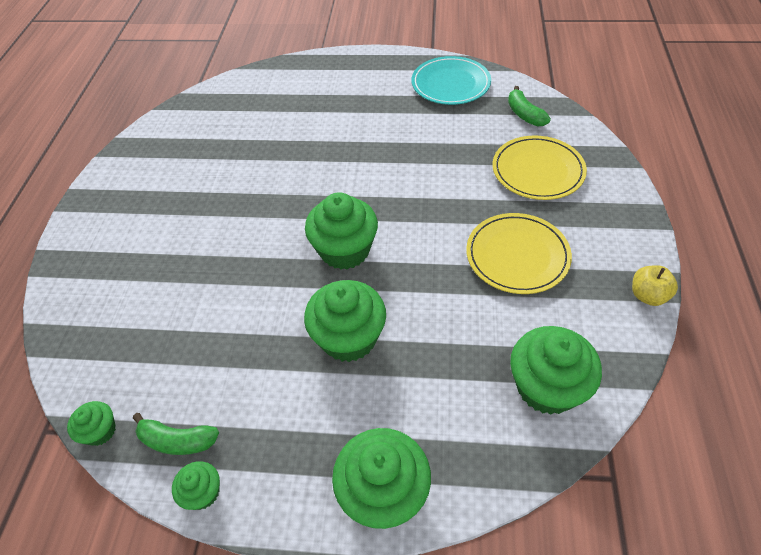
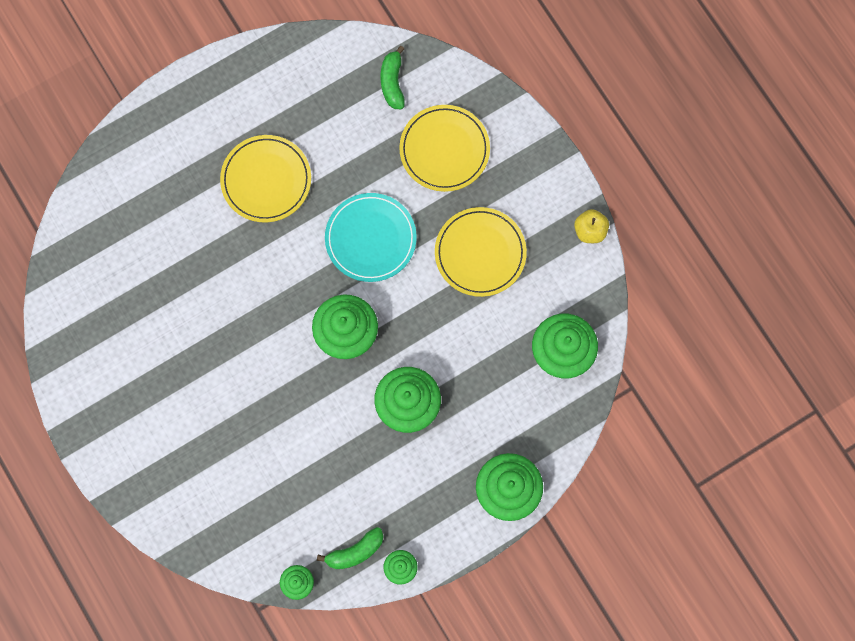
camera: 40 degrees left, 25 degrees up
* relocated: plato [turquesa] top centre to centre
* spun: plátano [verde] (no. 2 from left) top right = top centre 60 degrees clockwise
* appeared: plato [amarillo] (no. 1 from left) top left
────────────────
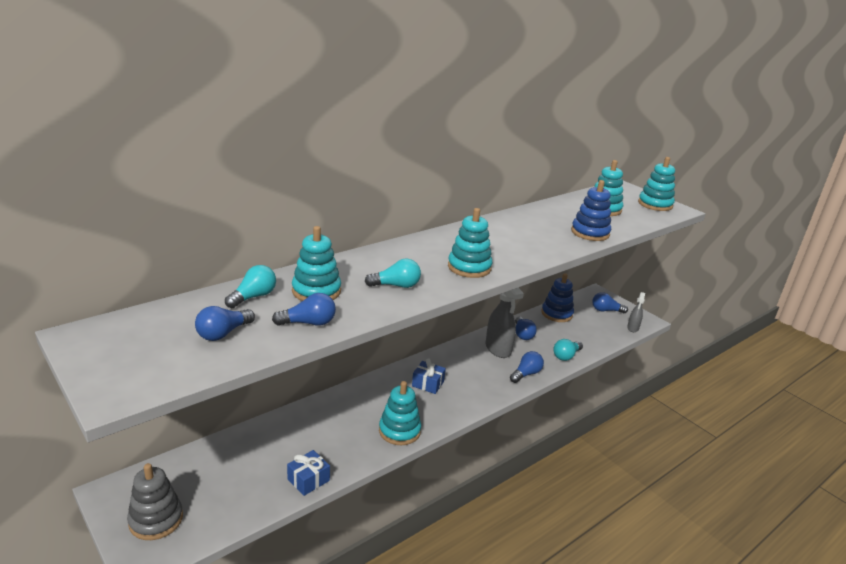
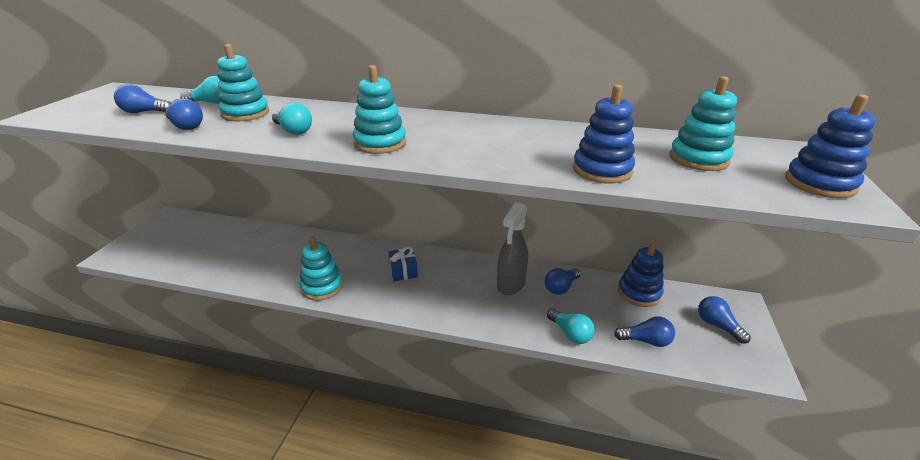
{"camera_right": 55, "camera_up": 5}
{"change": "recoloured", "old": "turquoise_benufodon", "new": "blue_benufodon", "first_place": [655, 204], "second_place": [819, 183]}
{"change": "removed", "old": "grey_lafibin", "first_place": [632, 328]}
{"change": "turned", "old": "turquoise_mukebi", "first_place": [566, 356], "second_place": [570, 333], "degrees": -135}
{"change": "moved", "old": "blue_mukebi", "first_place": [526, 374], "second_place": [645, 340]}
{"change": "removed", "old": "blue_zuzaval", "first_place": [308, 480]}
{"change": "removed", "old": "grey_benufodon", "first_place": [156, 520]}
────────────────
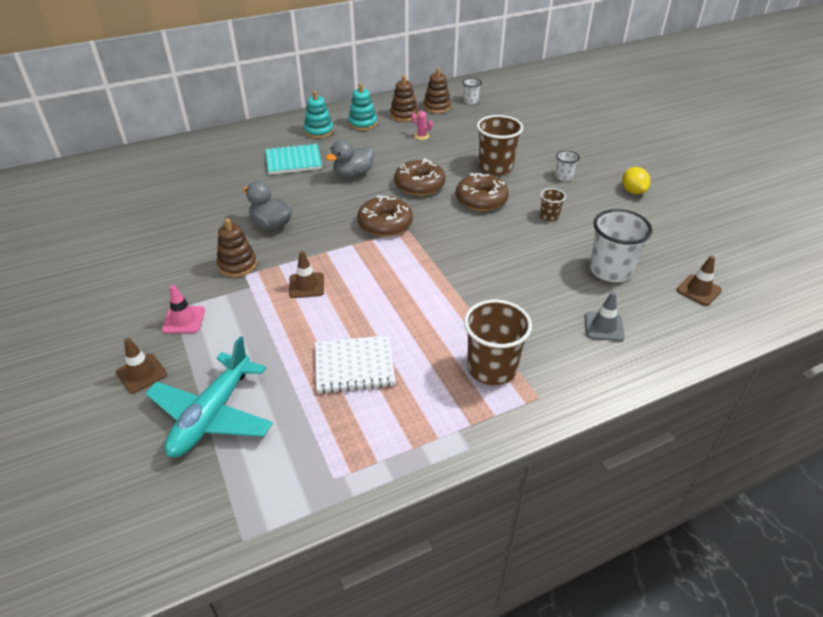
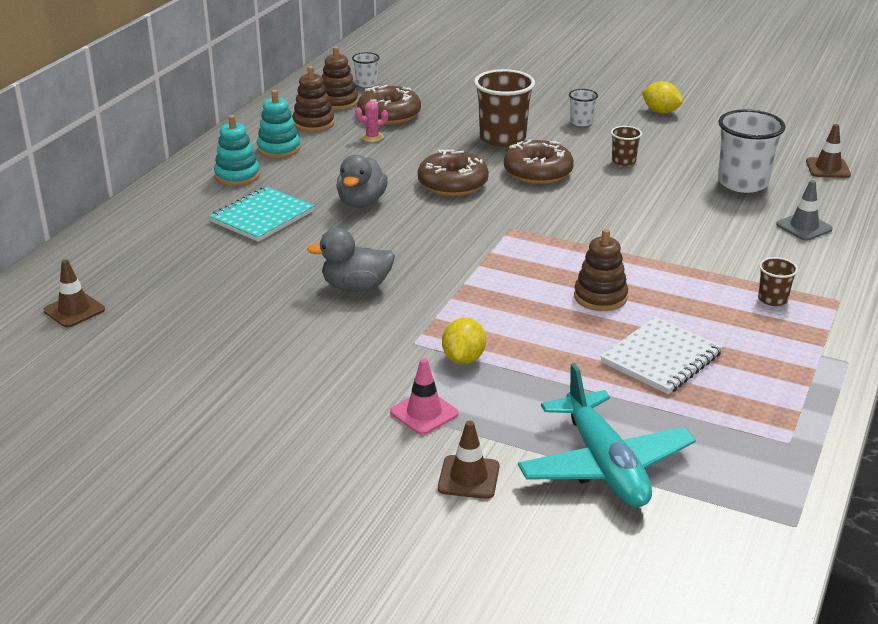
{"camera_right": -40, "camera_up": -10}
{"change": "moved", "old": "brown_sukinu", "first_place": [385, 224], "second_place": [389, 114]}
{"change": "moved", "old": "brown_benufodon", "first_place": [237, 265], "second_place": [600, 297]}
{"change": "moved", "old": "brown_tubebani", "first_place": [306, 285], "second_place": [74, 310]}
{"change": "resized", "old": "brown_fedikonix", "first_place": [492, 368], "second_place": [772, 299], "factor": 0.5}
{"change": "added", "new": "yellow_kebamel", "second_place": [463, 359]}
────────────────
### [WHAT IS REQUIRED]
Please copy every line of the material that contains the word "centre".

### [RESULT FOR THIS TASK]
* relocated: plato [turquesa] top centre to centre
* spun: plátano [verde] (no. 2 from left) top right = top centre 60 degrees clockwise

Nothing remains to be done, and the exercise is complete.